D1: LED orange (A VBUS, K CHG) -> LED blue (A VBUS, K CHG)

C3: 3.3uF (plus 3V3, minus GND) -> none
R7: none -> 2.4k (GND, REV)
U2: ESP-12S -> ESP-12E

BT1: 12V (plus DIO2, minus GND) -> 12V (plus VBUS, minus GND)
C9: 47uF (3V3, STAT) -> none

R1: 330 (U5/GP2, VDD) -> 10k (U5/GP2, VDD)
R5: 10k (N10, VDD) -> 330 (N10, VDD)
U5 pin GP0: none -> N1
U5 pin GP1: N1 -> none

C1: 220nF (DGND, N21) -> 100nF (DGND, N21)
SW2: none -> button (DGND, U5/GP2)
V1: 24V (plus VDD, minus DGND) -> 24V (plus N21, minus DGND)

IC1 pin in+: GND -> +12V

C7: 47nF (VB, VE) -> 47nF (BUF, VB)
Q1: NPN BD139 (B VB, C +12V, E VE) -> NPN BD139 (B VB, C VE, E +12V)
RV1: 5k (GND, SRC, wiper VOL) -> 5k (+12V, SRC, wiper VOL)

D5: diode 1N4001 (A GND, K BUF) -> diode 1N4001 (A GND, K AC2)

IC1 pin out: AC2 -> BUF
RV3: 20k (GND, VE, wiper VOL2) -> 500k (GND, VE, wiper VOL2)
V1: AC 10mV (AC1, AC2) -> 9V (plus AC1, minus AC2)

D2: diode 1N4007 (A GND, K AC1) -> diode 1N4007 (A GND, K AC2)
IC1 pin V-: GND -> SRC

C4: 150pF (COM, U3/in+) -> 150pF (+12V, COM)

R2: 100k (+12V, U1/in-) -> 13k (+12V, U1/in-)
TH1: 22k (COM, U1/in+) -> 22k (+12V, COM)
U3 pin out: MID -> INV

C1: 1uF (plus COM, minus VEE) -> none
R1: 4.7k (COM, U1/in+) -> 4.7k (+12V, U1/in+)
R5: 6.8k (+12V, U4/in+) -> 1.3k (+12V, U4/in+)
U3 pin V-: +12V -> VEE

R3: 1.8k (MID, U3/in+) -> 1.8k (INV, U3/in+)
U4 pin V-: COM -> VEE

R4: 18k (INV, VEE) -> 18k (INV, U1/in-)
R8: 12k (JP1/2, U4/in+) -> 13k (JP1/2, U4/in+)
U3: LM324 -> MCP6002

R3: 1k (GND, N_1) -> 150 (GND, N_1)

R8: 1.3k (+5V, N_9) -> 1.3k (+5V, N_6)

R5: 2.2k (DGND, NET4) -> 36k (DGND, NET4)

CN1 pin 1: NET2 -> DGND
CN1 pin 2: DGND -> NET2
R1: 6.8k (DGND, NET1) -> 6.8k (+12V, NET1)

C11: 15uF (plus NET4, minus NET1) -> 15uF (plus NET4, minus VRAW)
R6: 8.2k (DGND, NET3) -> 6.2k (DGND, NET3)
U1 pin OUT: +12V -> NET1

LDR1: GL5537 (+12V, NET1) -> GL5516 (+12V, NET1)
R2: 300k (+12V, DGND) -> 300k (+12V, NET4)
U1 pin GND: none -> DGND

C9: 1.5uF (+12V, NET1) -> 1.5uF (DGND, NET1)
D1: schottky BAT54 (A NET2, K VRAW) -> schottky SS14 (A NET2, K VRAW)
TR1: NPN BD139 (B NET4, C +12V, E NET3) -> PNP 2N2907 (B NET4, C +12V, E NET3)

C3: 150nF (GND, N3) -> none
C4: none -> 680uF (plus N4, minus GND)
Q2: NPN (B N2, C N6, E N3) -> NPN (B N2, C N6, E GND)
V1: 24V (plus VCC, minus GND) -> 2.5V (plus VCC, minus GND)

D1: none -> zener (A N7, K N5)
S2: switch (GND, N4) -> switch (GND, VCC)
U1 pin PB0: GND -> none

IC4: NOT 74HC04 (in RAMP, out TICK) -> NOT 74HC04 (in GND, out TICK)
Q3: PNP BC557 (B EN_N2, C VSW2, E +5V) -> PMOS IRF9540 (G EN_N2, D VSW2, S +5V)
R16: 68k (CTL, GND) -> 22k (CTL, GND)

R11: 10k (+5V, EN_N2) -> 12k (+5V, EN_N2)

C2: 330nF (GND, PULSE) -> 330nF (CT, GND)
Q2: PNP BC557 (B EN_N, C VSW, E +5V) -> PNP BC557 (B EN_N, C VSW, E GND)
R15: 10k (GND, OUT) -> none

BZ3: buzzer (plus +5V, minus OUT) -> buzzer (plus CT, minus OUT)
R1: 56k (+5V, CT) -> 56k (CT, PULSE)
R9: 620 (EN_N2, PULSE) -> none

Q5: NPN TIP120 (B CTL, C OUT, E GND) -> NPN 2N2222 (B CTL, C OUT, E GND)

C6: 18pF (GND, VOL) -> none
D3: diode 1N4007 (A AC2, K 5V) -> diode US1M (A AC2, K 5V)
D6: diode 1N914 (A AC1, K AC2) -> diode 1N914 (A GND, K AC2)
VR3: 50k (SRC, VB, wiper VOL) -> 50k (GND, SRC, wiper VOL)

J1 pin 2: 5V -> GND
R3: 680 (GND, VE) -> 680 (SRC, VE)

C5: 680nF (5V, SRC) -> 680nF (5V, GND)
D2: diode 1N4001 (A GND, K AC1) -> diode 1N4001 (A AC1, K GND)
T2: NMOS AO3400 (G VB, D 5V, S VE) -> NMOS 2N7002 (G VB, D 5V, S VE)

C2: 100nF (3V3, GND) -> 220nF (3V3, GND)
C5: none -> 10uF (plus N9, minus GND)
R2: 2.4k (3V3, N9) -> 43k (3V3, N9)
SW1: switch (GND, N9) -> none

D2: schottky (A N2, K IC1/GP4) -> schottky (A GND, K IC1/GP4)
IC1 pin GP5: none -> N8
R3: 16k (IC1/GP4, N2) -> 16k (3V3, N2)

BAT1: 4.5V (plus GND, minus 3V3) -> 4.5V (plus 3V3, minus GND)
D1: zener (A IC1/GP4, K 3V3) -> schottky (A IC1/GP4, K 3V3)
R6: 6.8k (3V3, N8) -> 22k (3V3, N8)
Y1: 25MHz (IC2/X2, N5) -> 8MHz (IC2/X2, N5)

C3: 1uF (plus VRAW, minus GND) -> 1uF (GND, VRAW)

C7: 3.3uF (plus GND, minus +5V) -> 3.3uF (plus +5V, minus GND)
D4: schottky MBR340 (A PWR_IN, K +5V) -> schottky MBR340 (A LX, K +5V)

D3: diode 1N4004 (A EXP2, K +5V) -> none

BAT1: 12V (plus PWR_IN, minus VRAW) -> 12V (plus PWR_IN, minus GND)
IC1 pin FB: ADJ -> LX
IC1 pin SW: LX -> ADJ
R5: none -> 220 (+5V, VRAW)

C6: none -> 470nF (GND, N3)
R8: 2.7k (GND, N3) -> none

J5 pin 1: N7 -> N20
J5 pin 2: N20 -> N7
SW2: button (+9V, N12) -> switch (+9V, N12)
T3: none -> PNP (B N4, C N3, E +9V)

GOAL OF THE EXERCISE.
Restate word for word the entries above from the line with "R9: 620 (EN_N2, PULSE) -> none" through the line with "C5: none -> 10uF (plus N9, minus GND)", inclusive, leaving out everything else.

RESULT OF THE TASK.
R9: 620 (EN_N2, PULSE) -> none

Q5: NPN TIP120 (B CTL, C OUT, E GND) -> NPN 2N2222 (B CTL, C OUT, E GND)

C6: 18pF (GND, VOL) -> none
D3: diode 1N4007 (A AC2, K 5V) -> diode US1M (A AC2, K 5V)
D6: diode 1N914 (A AC1, K AC2) -> diode 1N914 (A GND, K AC2)
VR3: 50k (SRC, VB, wiper VOL) -> 50k (GND, SRC, wiper VOL)

J1 pin 2: 5V -> GND
R3: 680 (GND, VE) -> 680 (SRC, VE)

C5: 680nF (5V, SRC) -> 680nF (5V, GND)
D2: diode 1N4001 (A GND, K AC1) -> diode 1N4001 (A AC1, K GND)
T2: NMOS AO3400 (G VB, D 5V, S VE) -> NMOS 2N7002 (G VB, D 5V, S VE)

C2: 100nF (3V3, GND) -> 220nF (3V3, GND)
C5: none -> 10uF (plus N9, minus GND)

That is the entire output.